Task brief
Report each line from the entries in which "arrow" can be found.

Frame-by-frame shape edits:
---

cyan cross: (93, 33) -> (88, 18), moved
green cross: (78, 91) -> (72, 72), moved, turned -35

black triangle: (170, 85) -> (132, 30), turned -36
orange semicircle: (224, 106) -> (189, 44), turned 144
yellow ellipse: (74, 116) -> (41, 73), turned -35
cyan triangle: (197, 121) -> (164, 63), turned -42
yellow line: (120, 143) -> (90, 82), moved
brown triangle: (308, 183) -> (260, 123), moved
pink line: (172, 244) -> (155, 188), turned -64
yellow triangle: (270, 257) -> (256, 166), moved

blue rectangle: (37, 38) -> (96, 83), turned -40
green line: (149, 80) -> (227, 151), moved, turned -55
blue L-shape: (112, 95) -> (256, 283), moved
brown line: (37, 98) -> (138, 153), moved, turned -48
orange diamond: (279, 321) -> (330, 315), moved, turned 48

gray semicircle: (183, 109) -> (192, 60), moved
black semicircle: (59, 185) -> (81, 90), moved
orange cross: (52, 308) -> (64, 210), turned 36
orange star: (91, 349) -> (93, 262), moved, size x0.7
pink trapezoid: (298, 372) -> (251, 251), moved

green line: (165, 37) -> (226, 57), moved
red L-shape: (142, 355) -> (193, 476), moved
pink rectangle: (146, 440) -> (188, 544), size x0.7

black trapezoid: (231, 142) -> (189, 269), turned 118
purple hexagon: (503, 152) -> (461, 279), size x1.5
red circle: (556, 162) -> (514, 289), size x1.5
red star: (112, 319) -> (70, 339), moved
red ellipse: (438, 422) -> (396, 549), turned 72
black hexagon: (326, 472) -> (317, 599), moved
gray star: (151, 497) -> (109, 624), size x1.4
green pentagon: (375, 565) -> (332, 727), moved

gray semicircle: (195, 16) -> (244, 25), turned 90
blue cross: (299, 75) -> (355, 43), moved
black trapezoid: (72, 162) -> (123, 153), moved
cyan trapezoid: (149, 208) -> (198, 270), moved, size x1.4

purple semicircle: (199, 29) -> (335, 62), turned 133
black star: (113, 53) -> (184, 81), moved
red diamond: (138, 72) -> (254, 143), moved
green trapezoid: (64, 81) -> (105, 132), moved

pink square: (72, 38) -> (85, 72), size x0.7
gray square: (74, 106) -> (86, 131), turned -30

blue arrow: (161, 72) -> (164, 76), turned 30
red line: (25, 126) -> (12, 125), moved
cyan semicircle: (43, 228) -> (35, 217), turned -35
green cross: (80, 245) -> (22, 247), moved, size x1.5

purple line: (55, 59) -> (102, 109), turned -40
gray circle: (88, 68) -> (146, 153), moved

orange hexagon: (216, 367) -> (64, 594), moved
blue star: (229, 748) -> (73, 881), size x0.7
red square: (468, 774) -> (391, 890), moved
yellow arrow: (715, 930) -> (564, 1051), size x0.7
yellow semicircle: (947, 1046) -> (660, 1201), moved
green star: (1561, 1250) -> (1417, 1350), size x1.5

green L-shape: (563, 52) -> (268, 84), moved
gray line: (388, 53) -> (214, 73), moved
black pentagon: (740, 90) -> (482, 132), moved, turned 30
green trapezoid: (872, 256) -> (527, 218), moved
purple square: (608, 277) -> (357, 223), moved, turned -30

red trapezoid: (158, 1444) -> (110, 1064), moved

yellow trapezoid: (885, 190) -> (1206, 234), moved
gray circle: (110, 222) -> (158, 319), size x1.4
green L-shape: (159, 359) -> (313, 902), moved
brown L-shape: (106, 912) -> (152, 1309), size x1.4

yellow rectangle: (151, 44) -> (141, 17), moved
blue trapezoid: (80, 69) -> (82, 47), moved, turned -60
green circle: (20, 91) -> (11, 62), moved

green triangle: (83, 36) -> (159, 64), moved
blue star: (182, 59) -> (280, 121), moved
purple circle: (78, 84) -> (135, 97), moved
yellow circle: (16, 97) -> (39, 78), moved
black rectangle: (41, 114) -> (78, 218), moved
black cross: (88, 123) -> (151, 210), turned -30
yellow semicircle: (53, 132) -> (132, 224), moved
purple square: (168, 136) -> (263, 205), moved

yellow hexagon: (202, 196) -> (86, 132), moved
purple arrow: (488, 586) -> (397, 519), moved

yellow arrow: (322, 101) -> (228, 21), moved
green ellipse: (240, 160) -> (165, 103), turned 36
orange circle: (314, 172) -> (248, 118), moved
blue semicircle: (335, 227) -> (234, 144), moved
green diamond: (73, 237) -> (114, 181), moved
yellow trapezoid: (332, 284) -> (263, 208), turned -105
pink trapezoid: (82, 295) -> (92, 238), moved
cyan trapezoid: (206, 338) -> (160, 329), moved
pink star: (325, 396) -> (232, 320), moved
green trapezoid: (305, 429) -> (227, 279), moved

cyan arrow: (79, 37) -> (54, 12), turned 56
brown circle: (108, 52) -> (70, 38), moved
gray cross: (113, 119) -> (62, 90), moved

---

Solution for this exercise
blue arrow: (161, 72) -> (164, 76), turned 30
yellow arrow: (715, 930) -> (564, 1051), size x0.7
purple arrow: (488, 586) -> (397, 519), moved
yellow arrow: (322, 101) -> (228, 21), moved
cyan arrow: (79, 37) -> (54, 12), turned 56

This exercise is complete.